**EXERCISE REQUIREMENTS:**
Find the string "brick" in the records. Copy every line it appears in.

**EXTRACTED INFORMATION:**
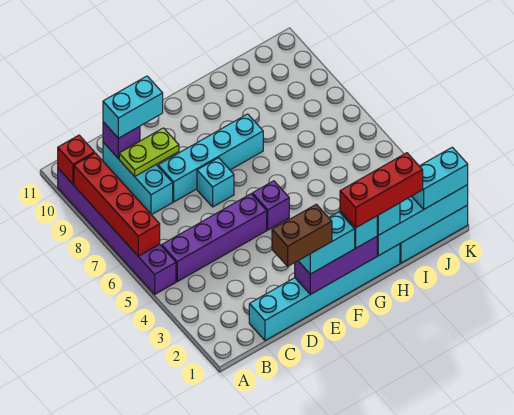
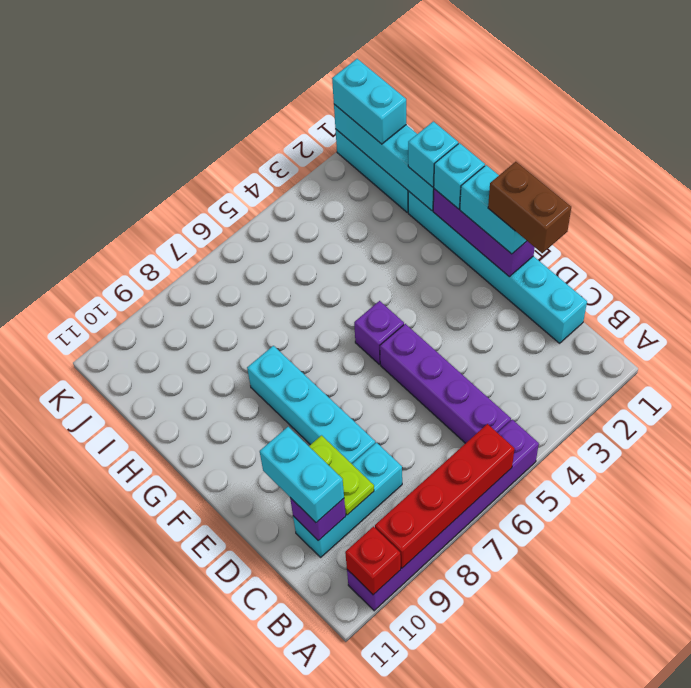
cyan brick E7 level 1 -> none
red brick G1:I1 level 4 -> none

---

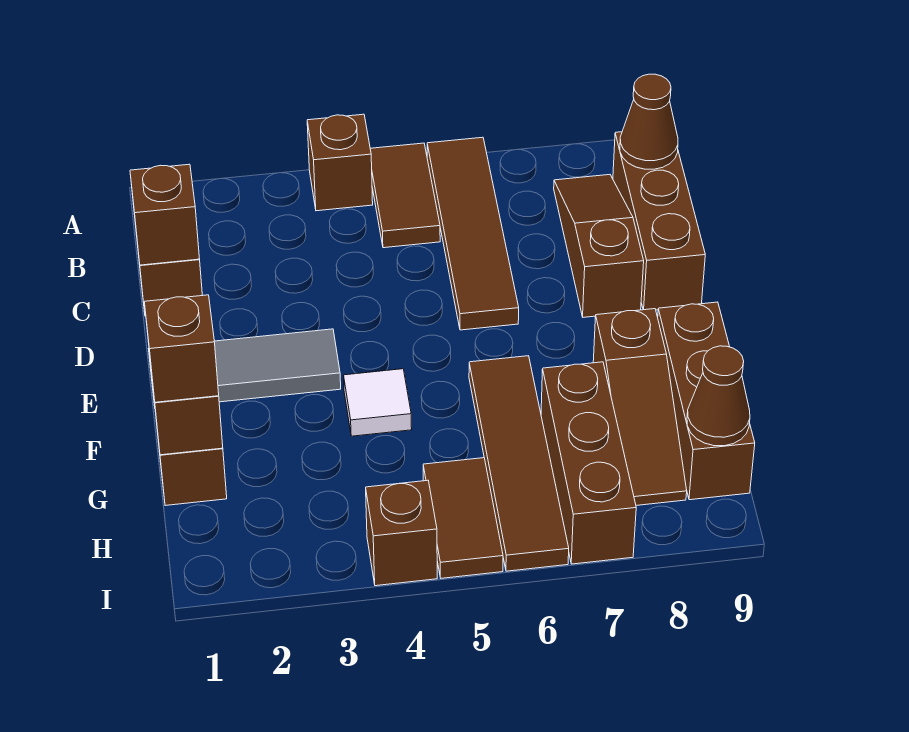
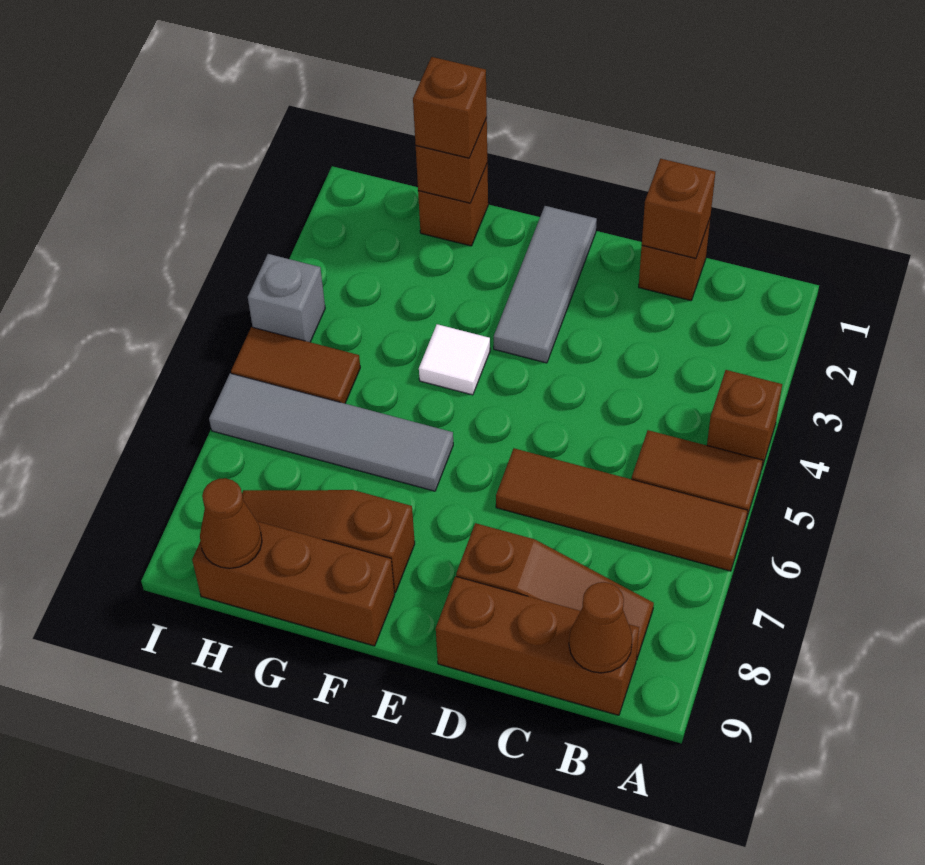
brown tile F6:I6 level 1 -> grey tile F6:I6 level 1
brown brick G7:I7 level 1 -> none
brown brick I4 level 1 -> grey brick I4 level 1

* * *

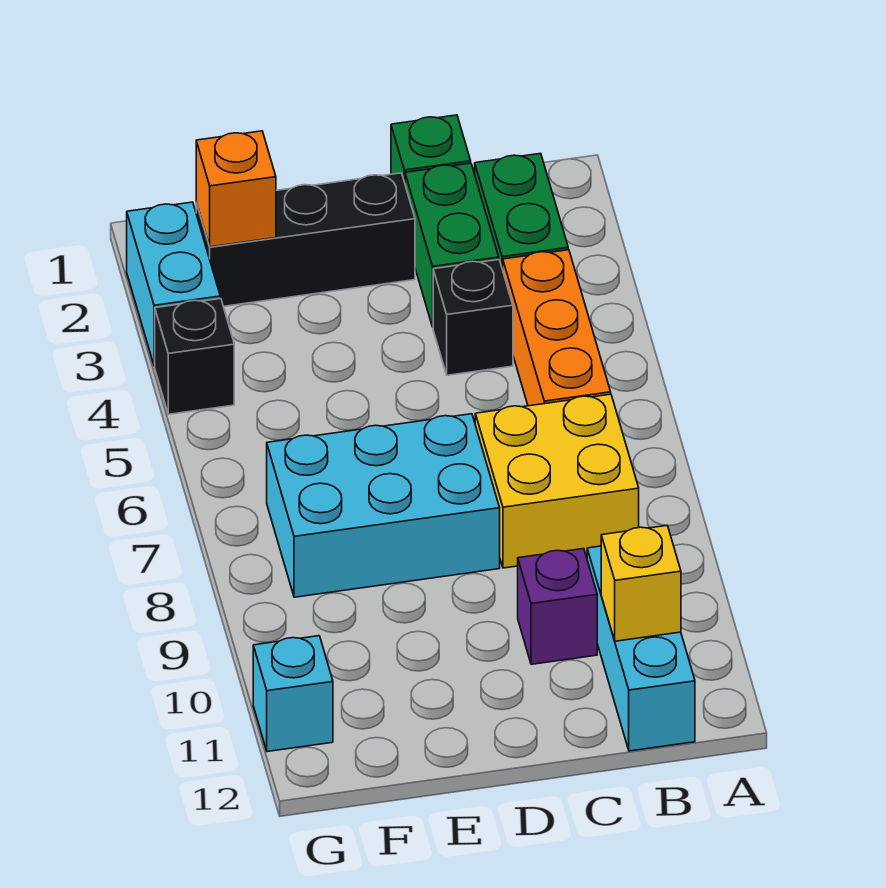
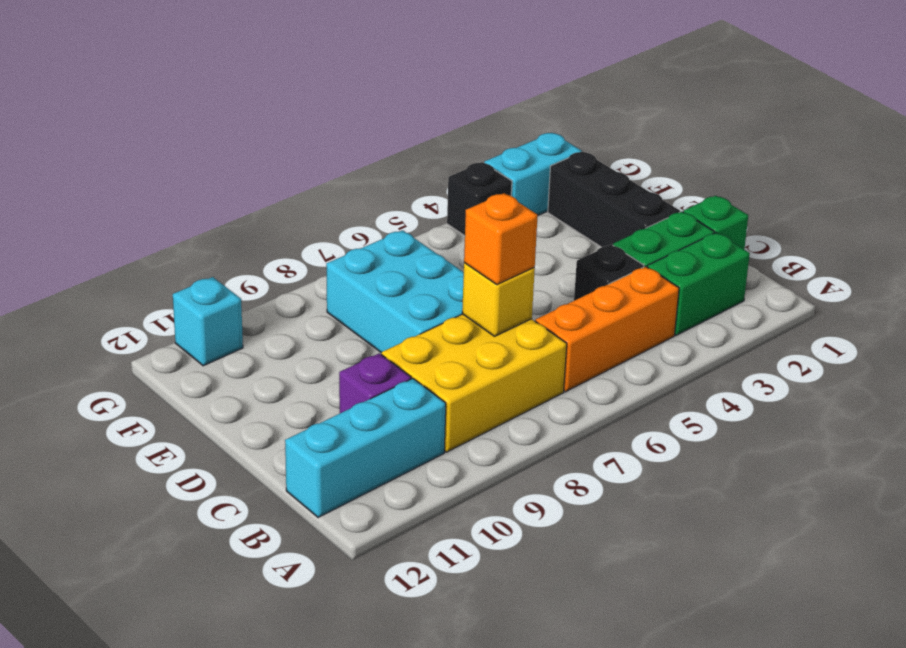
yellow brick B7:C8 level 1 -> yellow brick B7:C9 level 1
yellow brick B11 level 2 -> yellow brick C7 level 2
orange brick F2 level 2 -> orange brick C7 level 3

**SOLUTION FOR THIS TASK:**
cyan brick E7 level 1 -> none
red brick G1:I1 level 4 -> none
brown brick G7:I7 level 1 -> none
brown brick I4 level 1 -> grey brick I4 level 1
yellow brick B7:C8 level 1 -> yellow brick B7:C9 level 1
yellow brick B11 level 2 -> yellow brick C7 level 2
orange brick F2 level 2 -> orange brick C7 level 3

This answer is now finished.